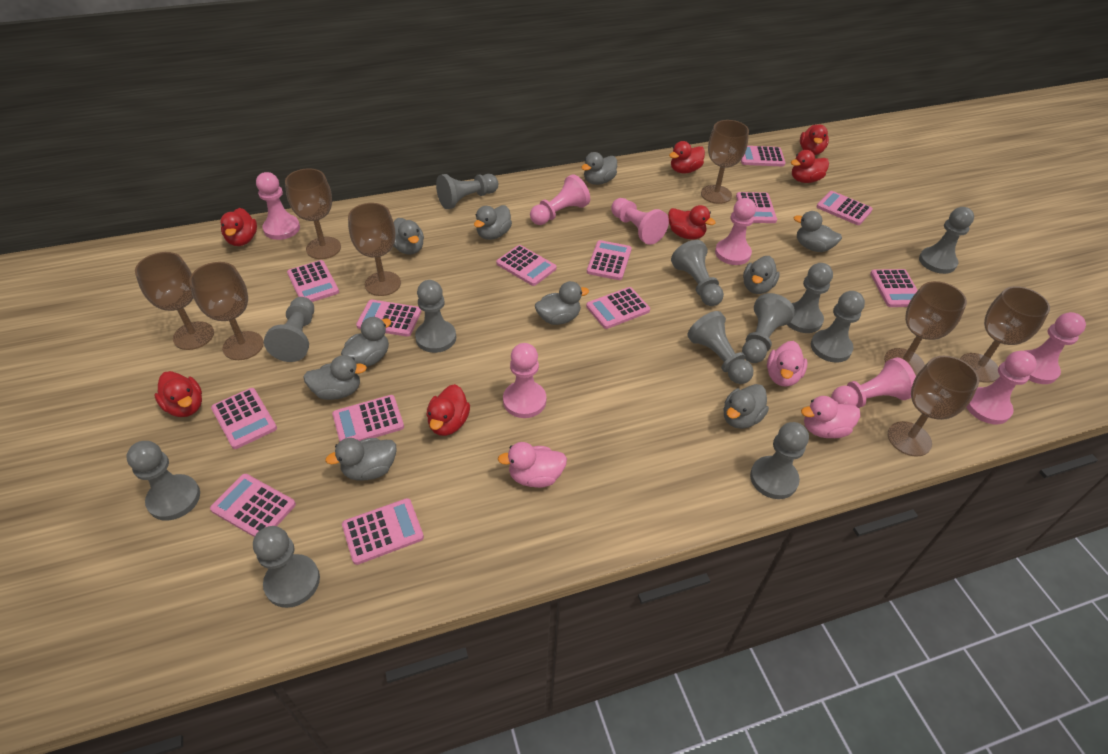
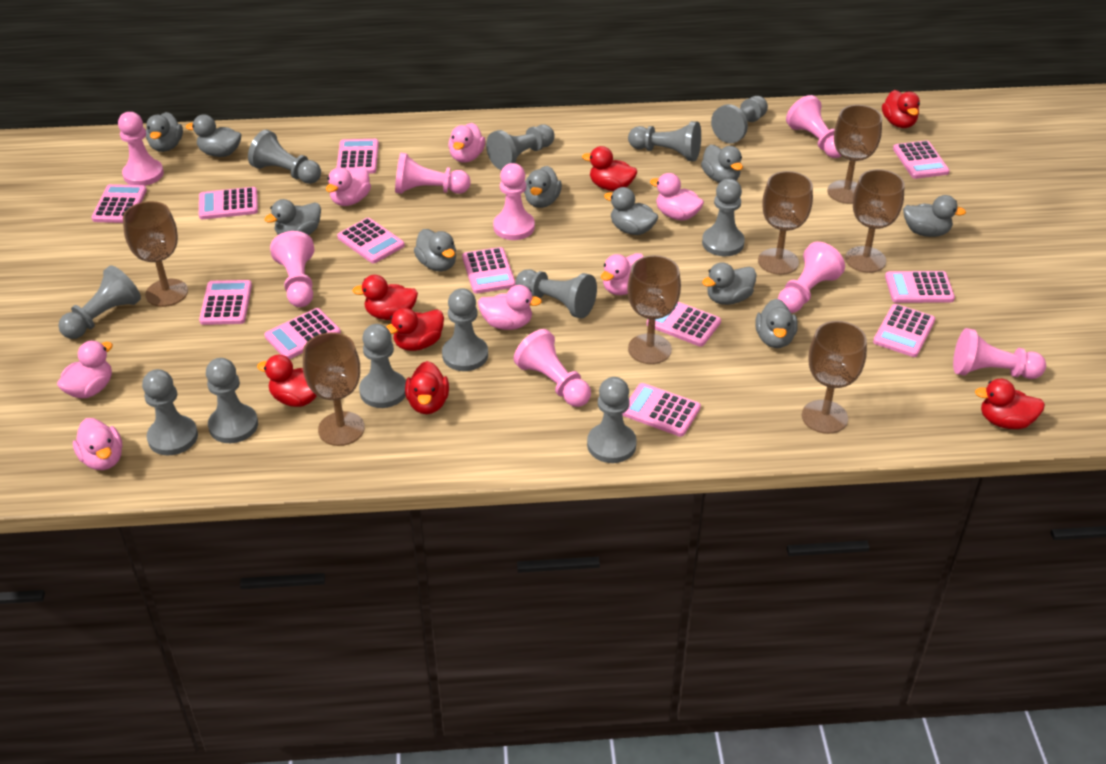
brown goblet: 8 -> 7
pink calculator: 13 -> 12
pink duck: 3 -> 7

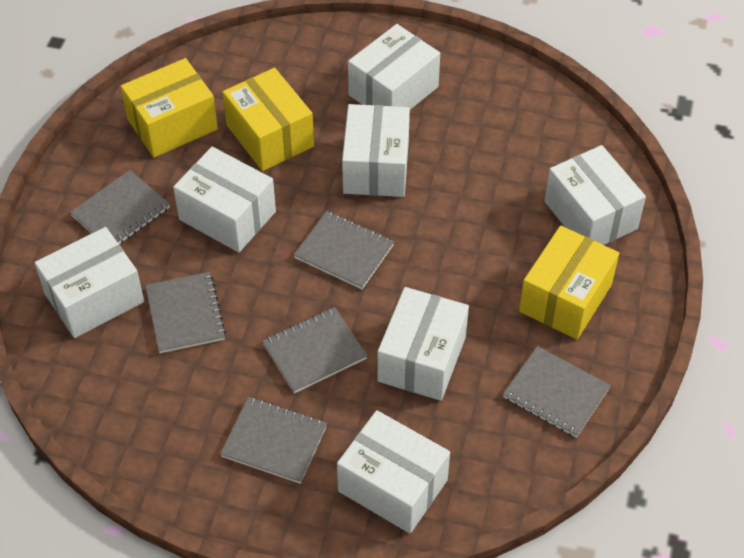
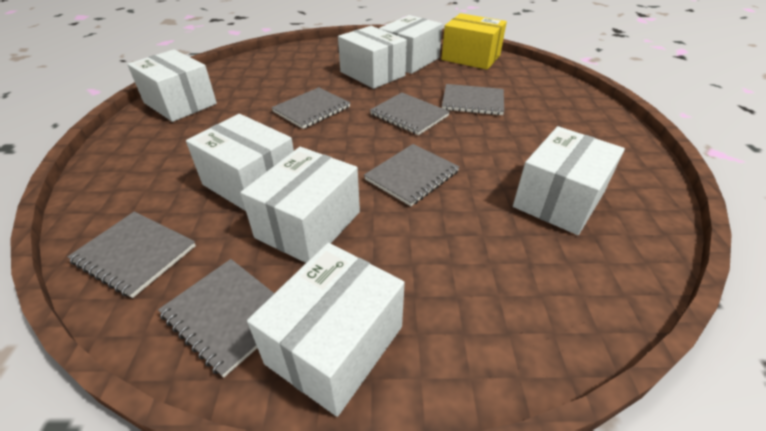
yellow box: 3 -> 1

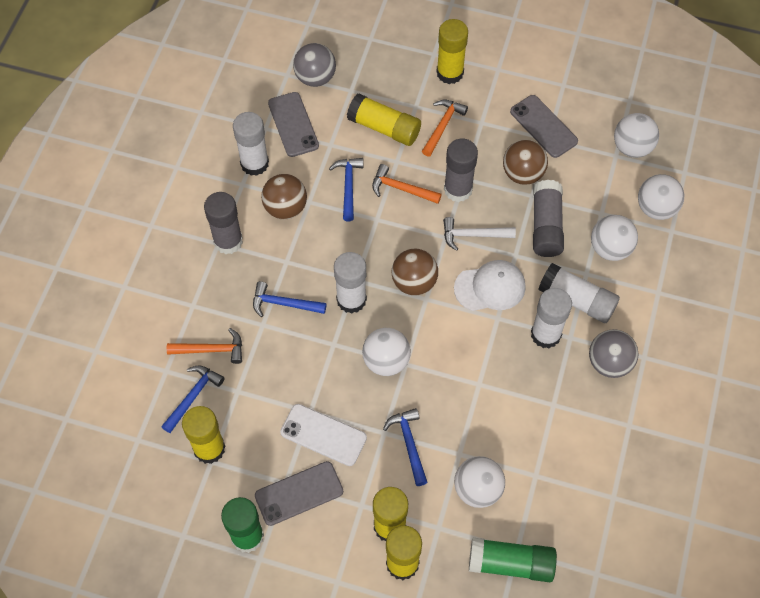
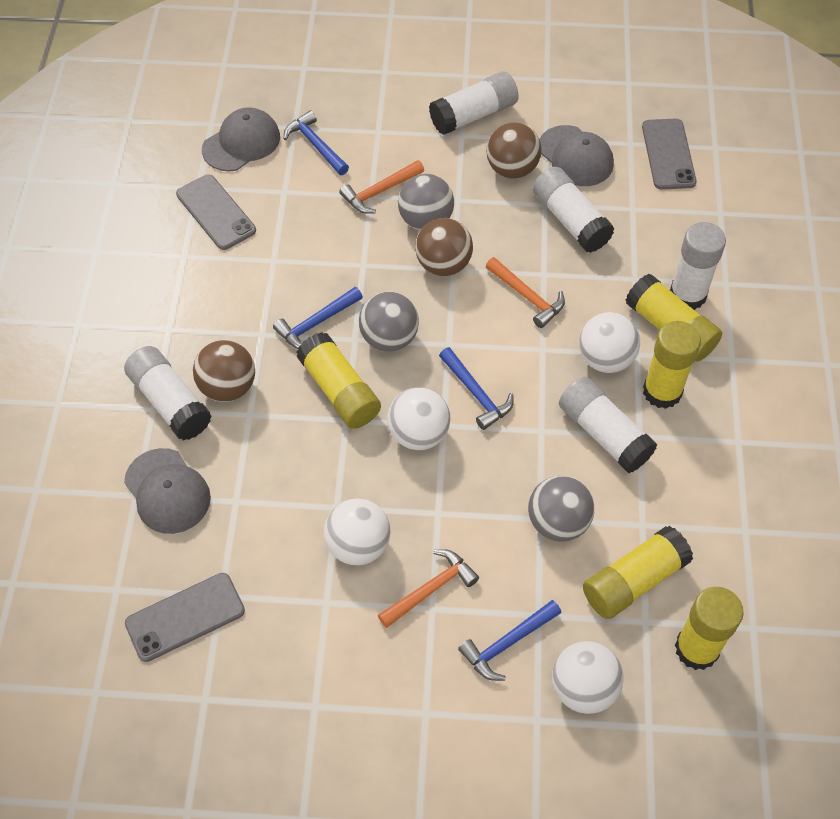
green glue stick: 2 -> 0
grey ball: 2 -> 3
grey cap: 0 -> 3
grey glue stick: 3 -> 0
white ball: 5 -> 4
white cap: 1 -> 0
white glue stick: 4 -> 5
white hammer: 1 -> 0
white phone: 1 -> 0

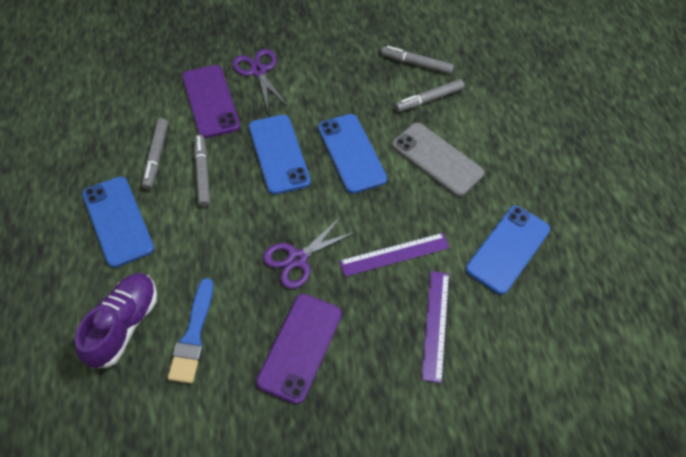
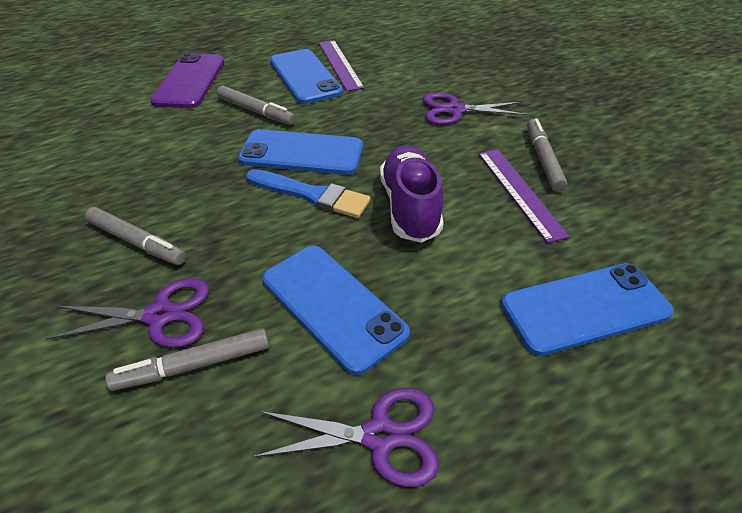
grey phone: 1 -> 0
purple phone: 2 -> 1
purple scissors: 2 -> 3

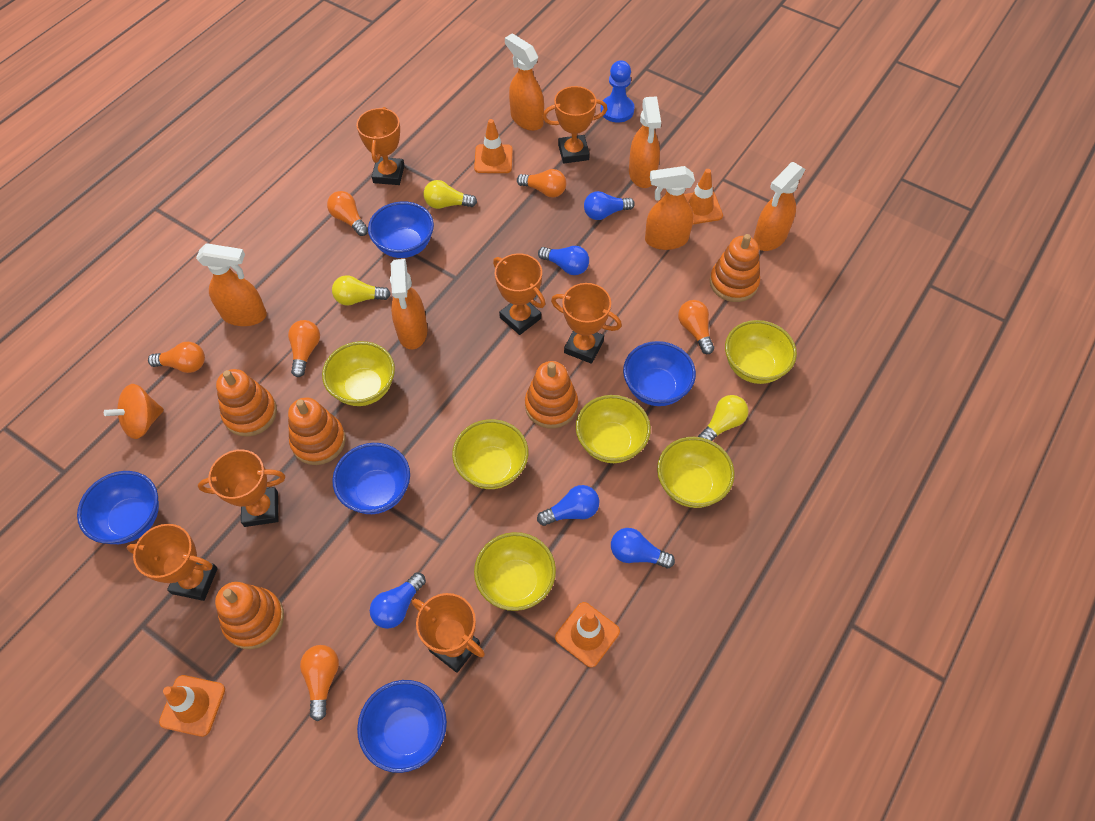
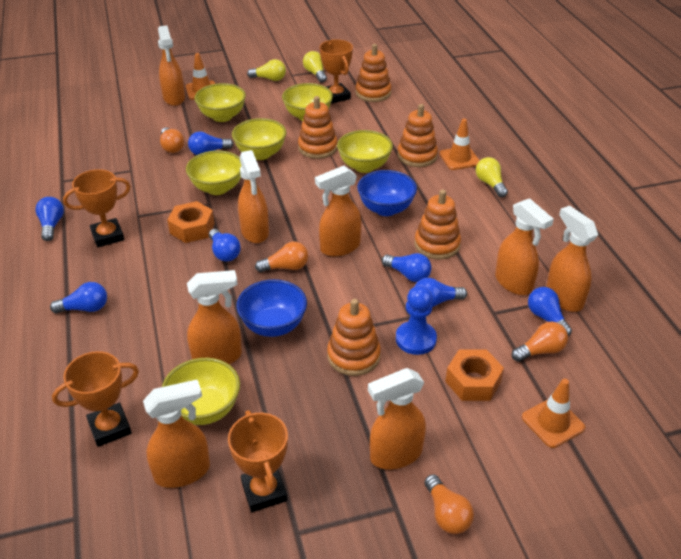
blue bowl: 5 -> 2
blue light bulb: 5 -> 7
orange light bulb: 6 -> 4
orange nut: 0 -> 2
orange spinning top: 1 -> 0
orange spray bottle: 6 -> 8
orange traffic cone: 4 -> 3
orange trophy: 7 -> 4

- - -

● **INSTRUCTIONS FOR THE TASK**: Where the line containing "blue bowl: 5 -> 2" appears, start copying, and go on exactly through the last line of the data.

● **ANSWER**:
blue bowl: 5 -> 2
blue light bulb: 5 -> 7
orange light bulb: 6 -> 4
orange nut: 0 -> 2
orange spinning top: 1 -> 0
orange spray bottle: 6 -> 8
orange traffic cone: 4 -> 3
orange trophy: 7 -> 4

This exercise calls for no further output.